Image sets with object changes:
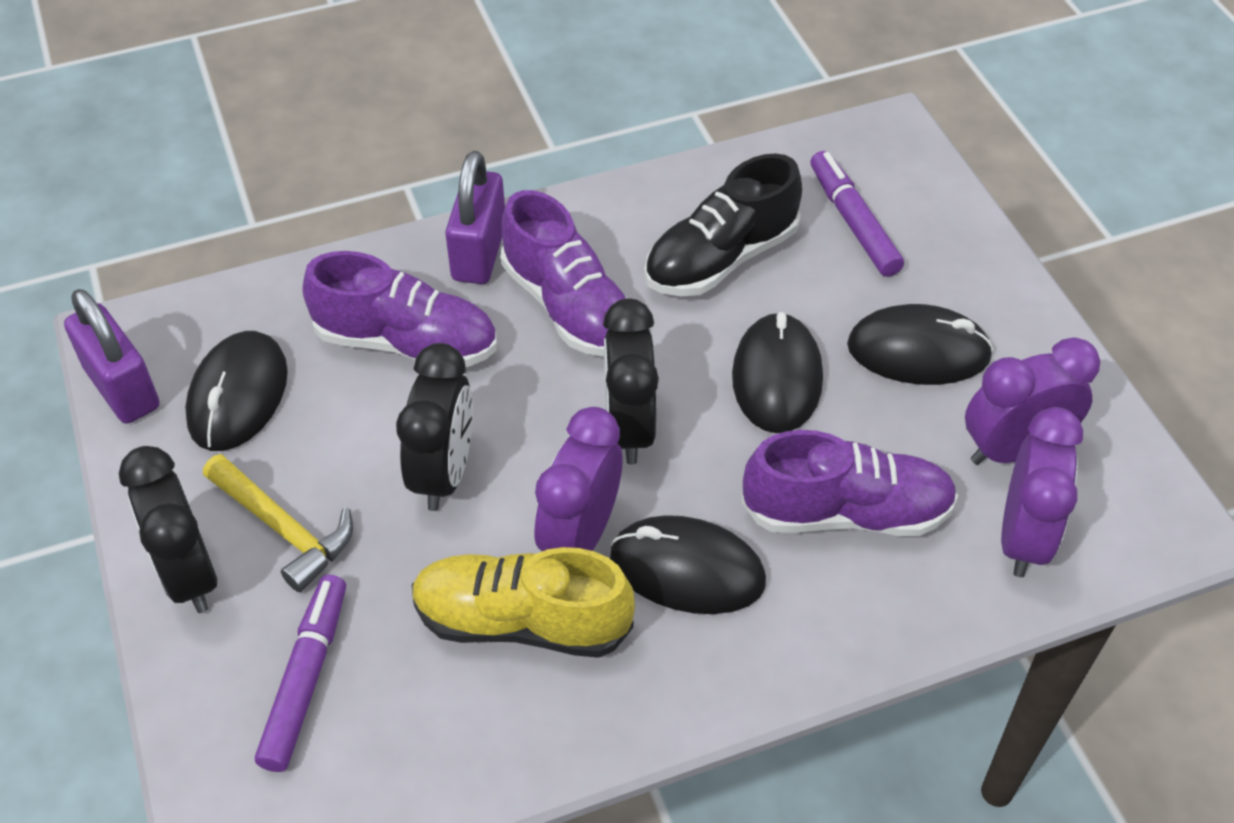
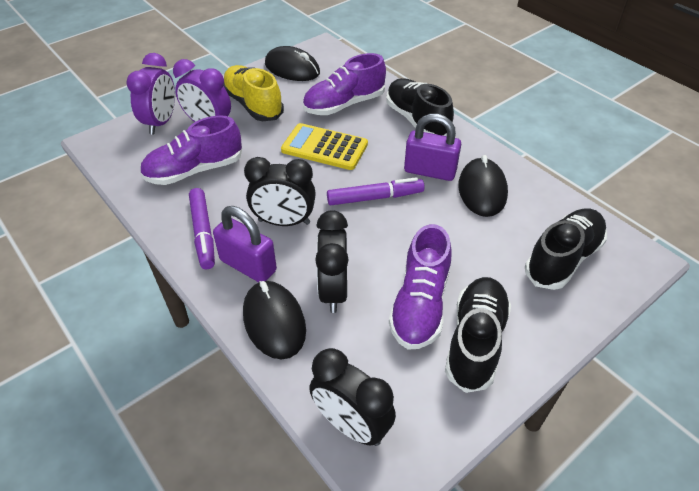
black mouse: 4 -> 3
black shoe: 1 -> 3
purple clock: 3 -> 2
yellow calculator: 0 -> 1
yellow hammer: 1 -> 0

What the task requires
All lines from the one containing "black shoe: 1 -> 3" through the end of the records, both ends included, are to be quoted exactly; please add nothing else.

Answer space
black shoe: 1 -> 3
purple clock: 3 -> 2
yellow calculator: 0 -> 1
yellow hammer: 1 -> 0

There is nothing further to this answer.